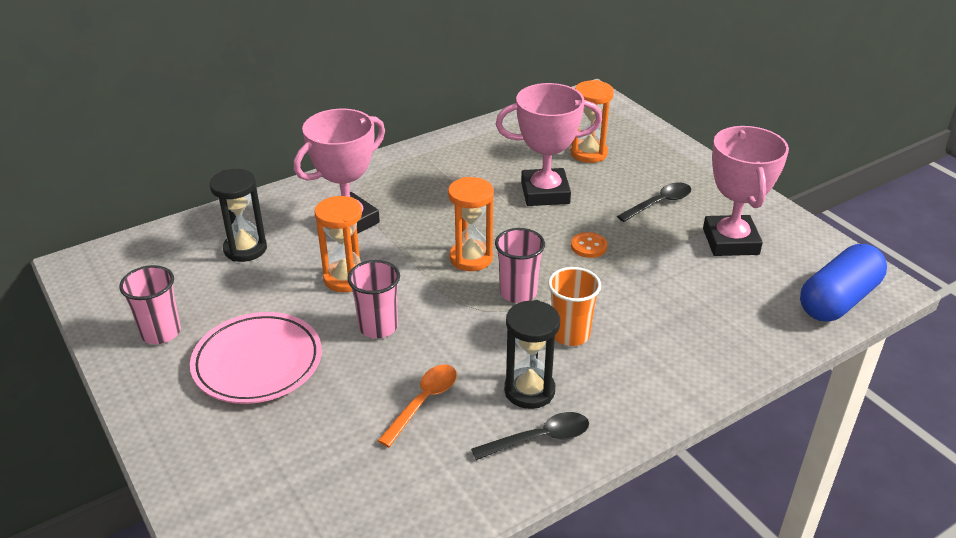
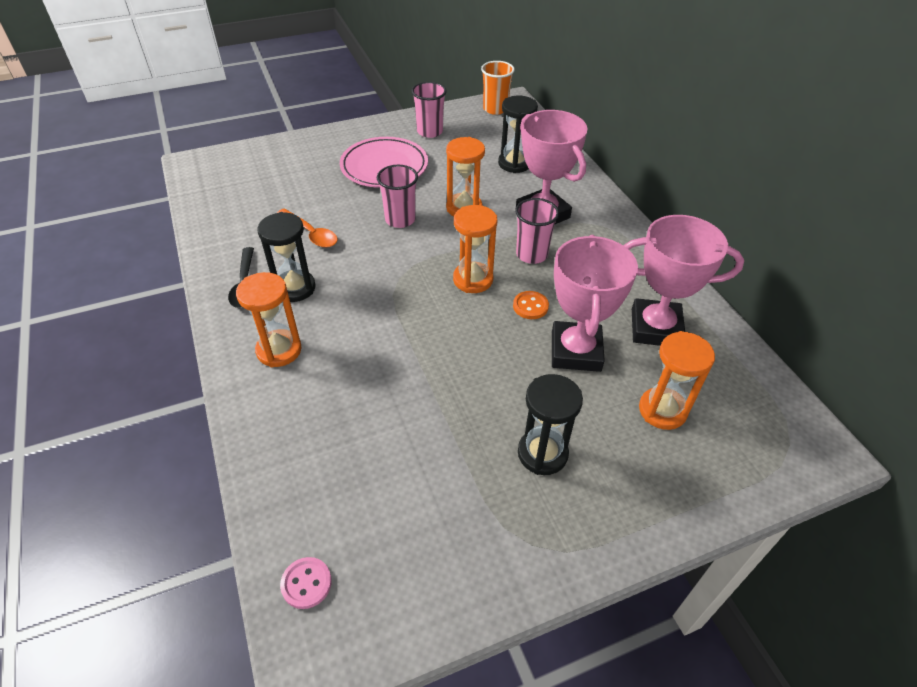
camera: 100 degrees right, 10 degrees up
(518, 293) = (414, 302): pink cup -> pink cup (531, 254)
(570, 334) = (347, 325): orange cup -> orange cup (495, 109)
(588, 246) = (471, 366): orange button -> orange button (530, 306)
(628, 378) = (279, 350): none -> orange hourglass
(659, 203) = (542, 453): black spoon -> black hourglass
(730, 241) = (450, 505): pink trophy -> pink trophy (655, 328)
(838, 300) = (306, 583): blue capsule -> pink button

* [Exercise requirements]
Only the lines from the one containing "(588, 246) = (471, 366): orange" through the end of the material should be reproduced, exactly, with both ends included.

* [Output]
(588, 246) = (471, 366): orange button -> orange button (530, 306)
(628, 378) = (279, 350): none -> orange hourglass
(659, 203) = (542, 453): black spoon -> black hourglass
(730, 241) = (450, 505): pink trophy -> pink trophy (655, 328)
(838, 300) = (306, 583): blue capsule -> pink button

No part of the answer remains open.